▶ [Task to carry out] Transcribe the records that follow, keeping every word as it stands.

::::::::::

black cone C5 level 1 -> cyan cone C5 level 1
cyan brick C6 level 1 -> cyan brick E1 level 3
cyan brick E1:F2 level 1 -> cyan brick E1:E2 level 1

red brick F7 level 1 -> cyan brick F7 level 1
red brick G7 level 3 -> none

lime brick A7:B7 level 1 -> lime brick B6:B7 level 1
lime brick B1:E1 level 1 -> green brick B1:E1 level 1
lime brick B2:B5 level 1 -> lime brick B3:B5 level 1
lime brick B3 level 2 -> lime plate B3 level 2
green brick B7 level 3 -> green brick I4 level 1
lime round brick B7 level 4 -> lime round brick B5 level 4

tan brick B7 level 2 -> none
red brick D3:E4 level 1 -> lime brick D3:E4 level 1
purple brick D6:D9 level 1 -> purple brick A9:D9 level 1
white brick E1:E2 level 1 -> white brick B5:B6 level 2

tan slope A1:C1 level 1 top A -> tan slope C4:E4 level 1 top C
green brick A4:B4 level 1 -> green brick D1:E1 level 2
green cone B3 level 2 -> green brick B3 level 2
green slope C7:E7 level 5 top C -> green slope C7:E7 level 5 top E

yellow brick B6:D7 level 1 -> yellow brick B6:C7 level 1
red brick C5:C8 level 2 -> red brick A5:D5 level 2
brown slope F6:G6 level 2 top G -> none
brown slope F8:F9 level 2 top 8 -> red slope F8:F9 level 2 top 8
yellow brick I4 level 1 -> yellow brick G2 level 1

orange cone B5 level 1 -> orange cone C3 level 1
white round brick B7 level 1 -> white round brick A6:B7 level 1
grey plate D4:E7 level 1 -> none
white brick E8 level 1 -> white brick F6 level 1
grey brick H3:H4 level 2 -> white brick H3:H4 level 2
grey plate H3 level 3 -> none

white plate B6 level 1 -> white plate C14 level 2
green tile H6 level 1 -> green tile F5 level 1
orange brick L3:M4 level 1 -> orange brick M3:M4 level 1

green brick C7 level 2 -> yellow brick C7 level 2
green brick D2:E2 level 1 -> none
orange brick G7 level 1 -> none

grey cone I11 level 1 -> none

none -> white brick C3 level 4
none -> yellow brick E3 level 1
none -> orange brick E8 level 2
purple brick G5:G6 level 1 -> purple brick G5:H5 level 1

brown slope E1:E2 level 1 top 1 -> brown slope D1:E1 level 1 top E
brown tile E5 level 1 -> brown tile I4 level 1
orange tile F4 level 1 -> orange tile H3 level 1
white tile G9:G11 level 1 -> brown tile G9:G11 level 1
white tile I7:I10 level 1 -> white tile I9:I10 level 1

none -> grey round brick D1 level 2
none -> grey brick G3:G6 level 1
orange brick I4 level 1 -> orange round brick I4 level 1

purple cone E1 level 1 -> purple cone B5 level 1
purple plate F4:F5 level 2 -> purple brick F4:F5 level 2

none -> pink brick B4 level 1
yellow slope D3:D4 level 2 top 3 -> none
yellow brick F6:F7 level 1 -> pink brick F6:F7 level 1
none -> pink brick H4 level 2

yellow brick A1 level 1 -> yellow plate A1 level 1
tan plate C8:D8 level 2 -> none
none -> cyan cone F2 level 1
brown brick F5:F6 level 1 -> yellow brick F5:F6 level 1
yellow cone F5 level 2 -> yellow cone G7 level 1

::::::::::

▶ [Solution for this exercise]
black cone C5 level 1 -> cyan cone C5 level 1
cyan brick C6 level 1 -> cyan brick E1 level 3
cyan brick E1:F2 level 1 -> cyan brick E1:E2 level 1

red brick F7 level 1 -> cyan brick F7 level 1
red brick G7 level 3 -> none

lime brick A7:B7 level 1 -> lime brick B6:B7 level 1
lime brick B1:E1 level 1 -> green brick B1:E1 level 1
lime brick B2:B5 level 1 -> lime brick B3:B5 level 1
lime brick B3 level 2 -> lime plate B3 level 2
green brick B7 level 3 -> green brick I4 level 1
lime round brick B7 level 4 -> lime round brick B5 level 4

tan brick B7 level 2 -> none
red brick D3:E4 level 1 -> lime brick D3:E4 level 1
purple brick D6:D9 level 1 -> purple brick A9:D9 level 1
white brick E1:E2 level 1 -> white brick B5:B6 level 2

tan slope A1:C1 level 1 top A -> tan slope C4:E4 level 1 top C
green brick A4:B4 level 1 -> green brick D1:E1 level 2
green cone B3 level 2 -> green brick B3 level 2
green slope C7:E7 level 5 top C -> green slope C7:E7 level 5 top E

yellow brick B6:D7 level 1 -> yellow brick B6:C7 level 1
red brick C5:C8 level 2 -> red brick A5:D5 level 2
brown slope F6:G6 level 2 top G -> none
brown slope F8:F9 level 2 top 8 -> red slope F8:F9 level 2 top 8
yellow brick I4 level 1 -> yellow brick G2 level 1

orange cone B5 level 1 -> orange cone C3 level 1
white round brick B7 level 1 -> white round brick A6:B7 level 1
grey plate D4:E7 level 1 -> none
white brick E8 level 1 -> white brick F6 level 1
grey brick H3:H4 level 2 -> white brick H3:H4 level 2
grey plate H3 level 3 -> none

white plate B6 level 1 -> white plate C14 level 2
green tile H6 level 1 -> green tile F5 level 1
orange brick L3:M4 level 1 -> orange brick M3:M4 level 1

green brick C7 level 2 -> yellow brick C7 level 2
green brick D2:E2 level 1 -> none
orange brick G7 level 1 -> none

grey cone I11 level 1 -> none

none -> white brick C3 level 4
none -> yellow brick E3 level 1
none -> orange brick E8 level 2
purple brick G5:G6 level 1 -> purple brick G5:H5 level 1

brown slope E1:E2 level 1 top 1 -> brown slope D1:E1 level 1 top E
brown tile E5 level 1 -> brown tile I4 level 1
orange tile F4 level 1 -> orange tile H3 level 1
white tile G9:G11 level 1 -> brown tile G9:G11 level 1
white tile I7:I10 level 1 -> white tile I9:I10 level 1

none -> grey round brick D1 level 2
none -> grey brick G3:G6 level 1
orange brick I4 level 1 -> orange round brick I4 level 1

purple cone E1 level 1 -> purple cone B5 level 1
purple plate F4:F5 level 2 -> purple brick F4:F5 level 2

none -> pink brick B4 level 1
yellow slope D3:D4 level 2 top 3 -> none
yellow brick F6:F7 level 1 -> pink brick F6:F7 level 1
none -> pink brick H4 level 2

yellow brick A1 level 1 -> yellow plate A1 level 1
tan plate C8:D8 level 2 -> none
none -> cyan cone F2 level 1
brown brick F5:F6 level 1 -> yellow brick F5:F6 level 1
yellow cone F5 level 2 -> yellow cone G7 level 1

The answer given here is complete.